=== Section Start ===

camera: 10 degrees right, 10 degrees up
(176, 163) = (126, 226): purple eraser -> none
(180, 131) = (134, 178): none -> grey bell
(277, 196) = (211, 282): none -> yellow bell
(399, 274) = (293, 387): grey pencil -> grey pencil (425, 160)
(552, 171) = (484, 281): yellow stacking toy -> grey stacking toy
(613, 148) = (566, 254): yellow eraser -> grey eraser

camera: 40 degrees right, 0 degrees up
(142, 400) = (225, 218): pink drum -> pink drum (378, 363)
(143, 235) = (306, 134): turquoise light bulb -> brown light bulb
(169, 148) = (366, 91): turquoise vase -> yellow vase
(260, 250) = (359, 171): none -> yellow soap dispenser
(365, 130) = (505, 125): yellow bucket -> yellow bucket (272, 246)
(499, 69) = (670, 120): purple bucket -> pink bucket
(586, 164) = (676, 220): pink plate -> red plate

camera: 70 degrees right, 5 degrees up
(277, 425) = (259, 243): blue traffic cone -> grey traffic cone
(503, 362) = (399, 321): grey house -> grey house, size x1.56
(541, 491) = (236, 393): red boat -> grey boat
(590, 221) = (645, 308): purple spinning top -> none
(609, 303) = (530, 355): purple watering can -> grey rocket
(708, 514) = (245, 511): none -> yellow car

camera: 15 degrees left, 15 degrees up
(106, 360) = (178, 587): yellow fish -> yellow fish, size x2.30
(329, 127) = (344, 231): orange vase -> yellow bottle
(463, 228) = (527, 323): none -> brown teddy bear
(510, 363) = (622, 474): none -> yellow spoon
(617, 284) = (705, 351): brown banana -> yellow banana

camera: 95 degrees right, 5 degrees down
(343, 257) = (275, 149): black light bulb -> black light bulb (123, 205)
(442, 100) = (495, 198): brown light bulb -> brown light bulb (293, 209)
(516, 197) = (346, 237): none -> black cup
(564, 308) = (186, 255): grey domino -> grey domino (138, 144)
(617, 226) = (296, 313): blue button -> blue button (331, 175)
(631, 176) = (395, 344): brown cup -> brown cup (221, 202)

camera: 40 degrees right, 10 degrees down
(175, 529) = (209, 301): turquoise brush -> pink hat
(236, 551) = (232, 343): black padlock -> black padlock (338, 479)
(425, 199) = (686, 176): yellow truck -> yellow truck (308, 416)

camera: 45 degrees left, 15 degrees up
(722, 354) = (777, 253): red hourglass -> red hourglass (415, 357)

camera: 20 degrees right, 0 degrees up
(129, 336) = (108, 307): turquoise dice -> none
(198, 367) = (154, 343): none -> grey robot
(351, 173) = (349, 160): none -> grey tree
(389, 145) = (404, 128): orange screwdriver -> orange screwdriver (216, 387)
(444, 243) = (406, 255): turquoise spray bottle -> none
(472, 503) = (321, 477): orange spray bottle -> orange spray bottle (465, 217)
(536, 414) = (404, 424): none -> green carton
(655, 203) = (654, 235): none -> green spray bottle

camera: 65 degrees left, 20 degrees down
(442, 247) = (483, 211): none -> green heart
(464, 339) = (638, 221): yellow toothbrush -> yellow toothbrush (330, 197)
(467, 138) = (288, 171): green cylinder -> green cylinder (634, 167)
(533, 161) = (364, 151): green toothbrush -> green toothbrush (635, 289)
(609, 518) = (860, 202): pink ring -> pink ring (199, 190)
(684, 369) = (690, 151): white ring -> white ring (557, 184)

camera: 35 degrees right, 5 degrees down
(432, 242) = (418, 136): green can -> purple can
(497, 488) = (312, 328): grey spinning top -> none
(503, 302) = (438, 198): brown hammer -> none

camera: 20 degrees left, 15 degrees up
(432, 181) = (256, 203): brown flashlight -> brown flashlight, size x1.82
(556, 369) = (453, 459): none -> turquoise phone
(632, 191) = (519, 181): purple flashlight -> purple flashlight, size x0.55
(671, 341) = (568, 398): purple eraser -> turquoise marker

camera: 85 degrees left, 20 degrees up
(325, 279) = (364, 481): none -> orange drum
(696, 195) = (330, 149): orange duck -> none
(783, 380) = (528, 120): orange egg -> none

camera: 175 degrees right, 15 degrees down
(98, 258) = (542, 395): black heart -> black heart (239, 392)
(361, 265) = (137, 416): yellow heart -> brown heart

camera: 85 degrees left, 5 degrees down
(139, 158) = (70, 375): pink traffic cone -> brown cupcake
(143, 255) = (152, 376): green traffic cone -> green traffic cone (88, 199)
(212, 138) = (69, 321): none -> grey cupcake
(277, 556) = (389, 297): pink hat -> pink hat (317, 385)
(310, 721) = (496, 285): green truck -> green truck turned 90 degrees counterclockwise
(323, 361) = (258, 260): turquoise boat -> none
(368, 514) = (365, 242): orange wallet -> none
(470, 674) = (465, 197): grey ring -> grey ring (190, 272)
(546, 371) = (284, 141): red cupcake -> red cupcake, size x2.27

=== Section End ===

Could you repeat exactly the lines in the listing above from the one with "(503, 362) = (399, 321): grey" down to the one with "(708, 514) = (245, 511): none -> yellow car"? Include both of those lines.

(503, 362) = (399, 321): grey house -> grey house, size x1.56
(541, 491) = (236, 393): red boat -> grey boat
(590, 221) = (645, 308): purple spinning top -> none
(609, 303) = (530, 355): purple watering can -> grey rocket
(708, 514) = (245, 511): none -> yellow car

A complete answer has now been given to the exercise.